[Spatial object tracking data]
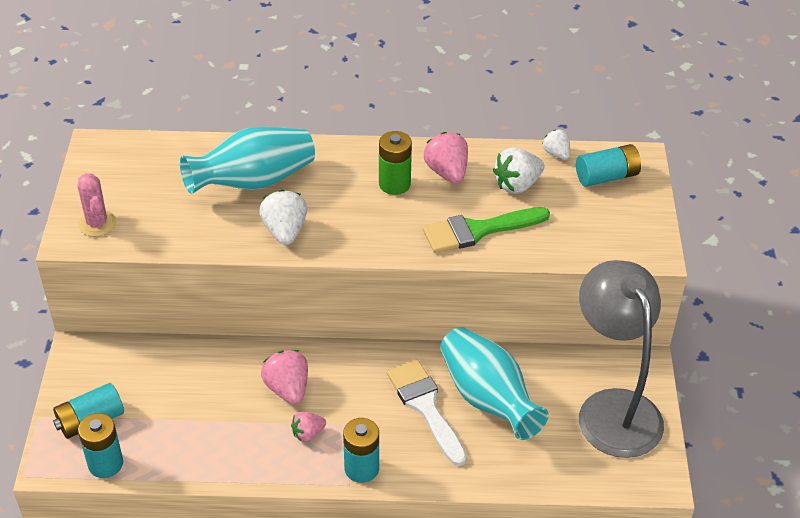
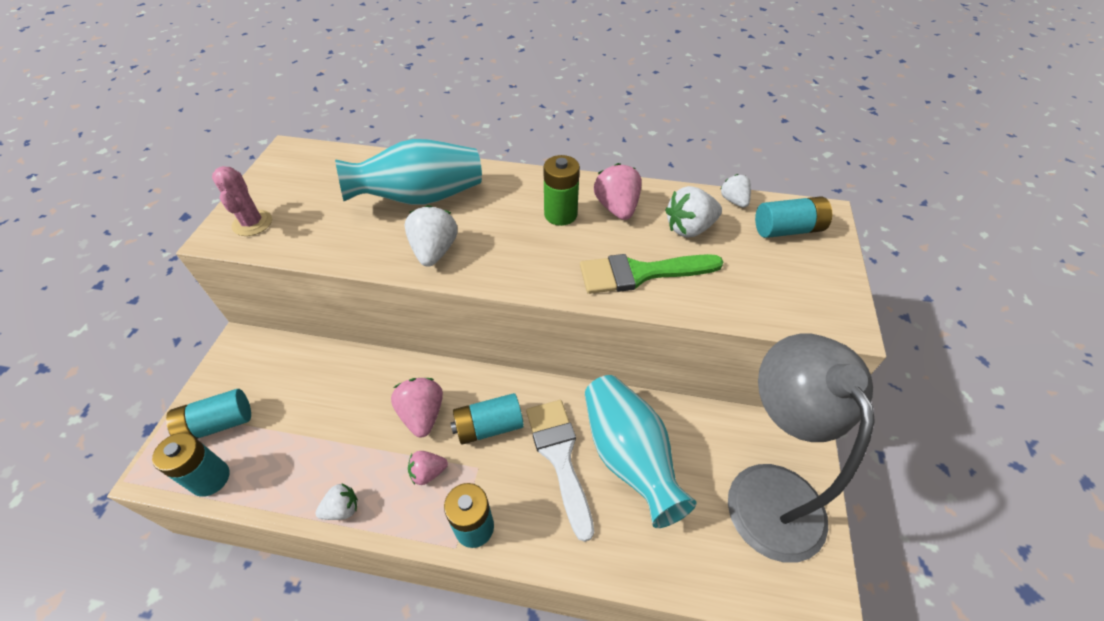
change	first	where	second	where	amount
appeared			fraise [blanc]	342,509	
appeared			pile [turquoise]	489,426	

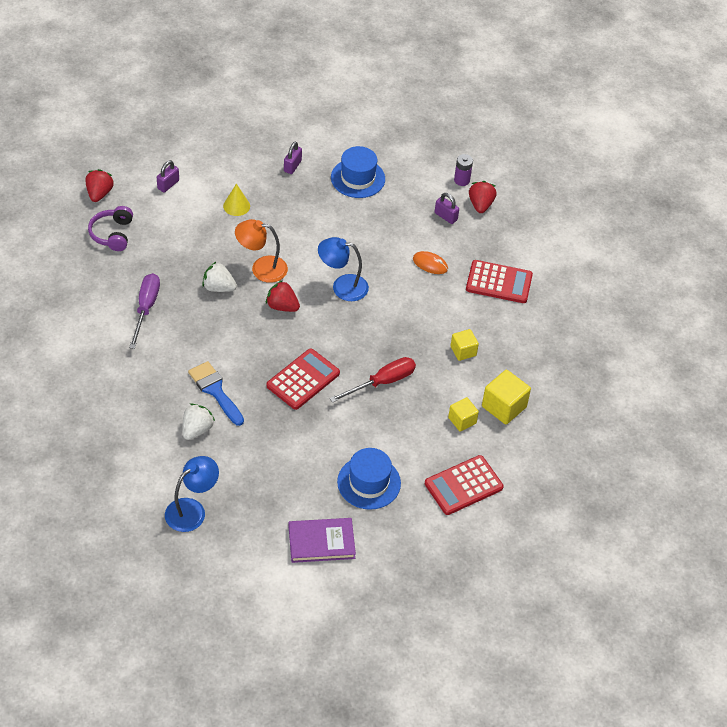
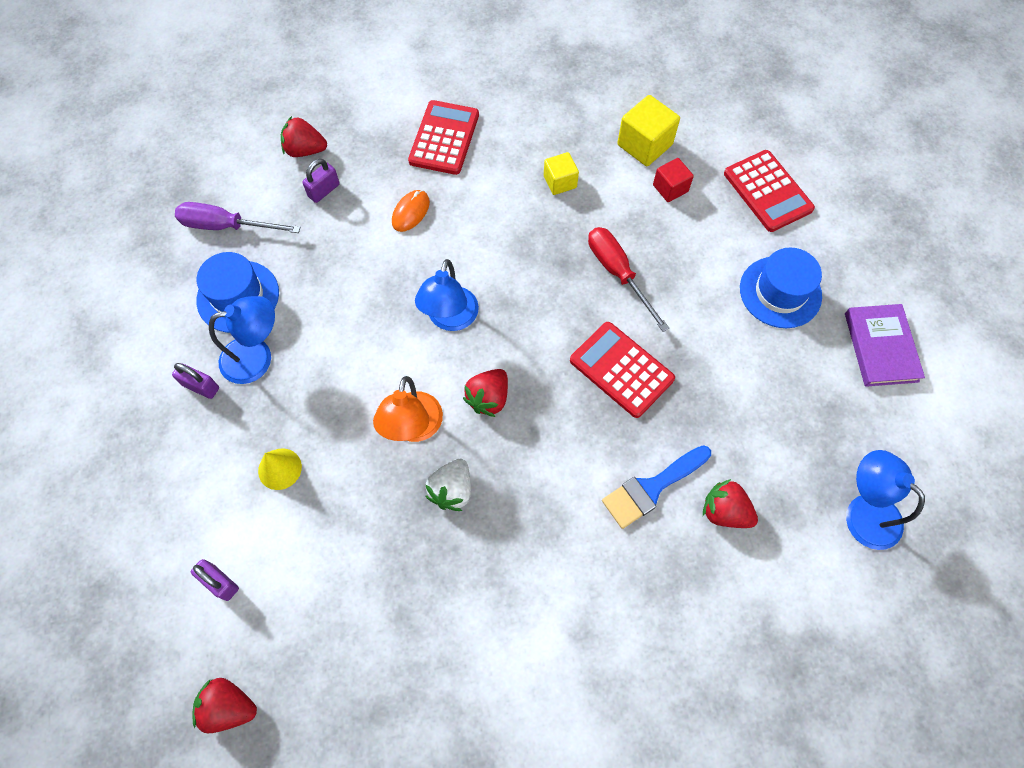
change	first	where	second	where	amount
relocated	tournevis [violet]	146,308		227,226	
appeared			lampe [bleu]	257,357	
colour	cube [jaune]	462,420	cube [rouge]	670,188	
colour	fraise [blanc]	197,429	fraise [rouge]	724,511	
missing	casque audio [violet]	112,234			
missing	pile [violet]	462,180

(PROBLEM REQUIREMENTS): Each record above should come back exactly the same, only without its pictures.

(YOUR RESPONSE):
change	first	where	second	where	amount
appeared			fraise [blanc]	342,509	
appeared			pile [turquoise]	489,426	

change	first	where	second	where	amount
relocated	tournevis [violet]	146,308		227,226	
appeared			lampe [bleu]	257,357	
colour	cube [jaune]	462,420	cube [rouge]	670,188	
colour	fraise [blanc]	197,429	fraise [rouge]	724,511	
missing	casque audio [violet]	112,234			
missing	pile [violet]	462,180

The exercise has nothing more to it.